* REQUIRED ACTION *
The lines to return are those below that contain the word "plate".

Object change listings
- - -
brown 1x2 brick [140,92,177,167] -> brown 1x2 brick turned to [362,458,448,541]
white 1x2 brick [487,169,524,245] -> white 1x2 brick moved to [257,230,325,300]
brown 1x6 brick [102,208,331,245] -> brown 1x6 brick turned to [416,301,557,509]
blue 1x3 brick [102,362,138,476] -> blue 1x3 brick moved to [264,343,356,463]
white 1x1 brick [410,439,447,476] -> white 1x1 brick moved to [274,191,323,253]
- - -
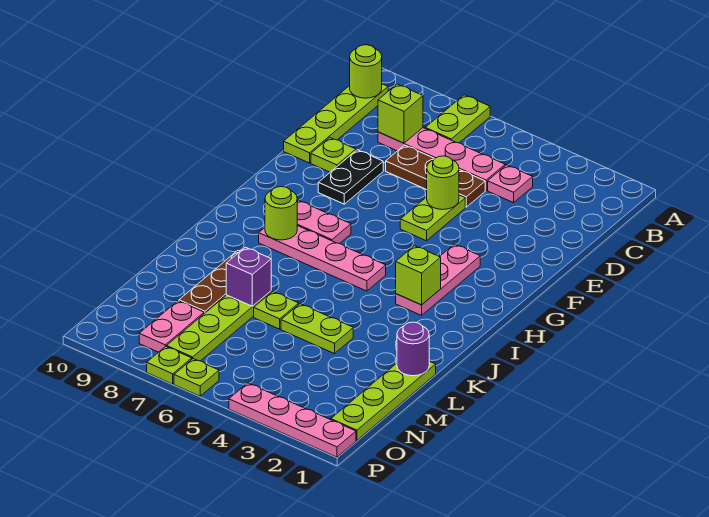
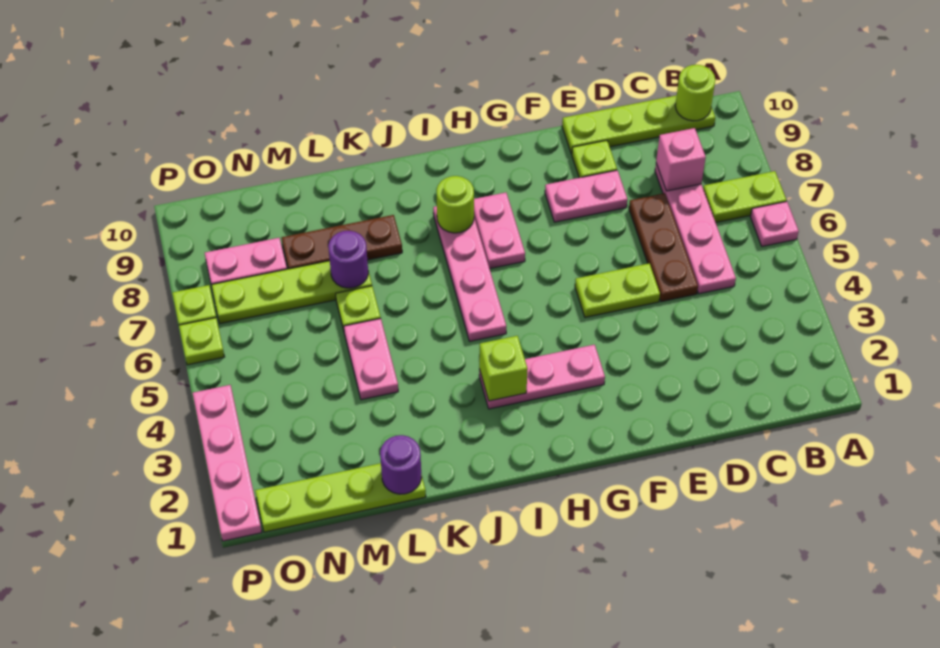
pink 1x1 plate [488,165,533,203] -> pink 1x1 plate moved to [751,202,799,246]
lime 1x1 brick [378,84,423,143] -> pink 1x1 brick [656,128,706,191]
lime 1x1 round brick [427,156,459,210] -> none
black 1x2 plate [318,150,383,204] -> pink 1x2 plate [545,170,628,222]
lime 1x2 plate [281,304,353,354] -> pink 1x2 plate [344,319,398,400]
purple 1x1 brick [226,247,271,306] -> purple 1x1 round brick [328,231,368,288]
- - -
* RESULT *
pink 1x1 plate [488,165,533,203] -> pink 1x1 plate moved to [751,202,799,246]
black 1x2 plate [318,150,383,204] -> pink 1x2 plate [545,170,628,222]
lime 1x2 plate [281,304,353,354] -> pink 1x2 plate [344,319,398,400]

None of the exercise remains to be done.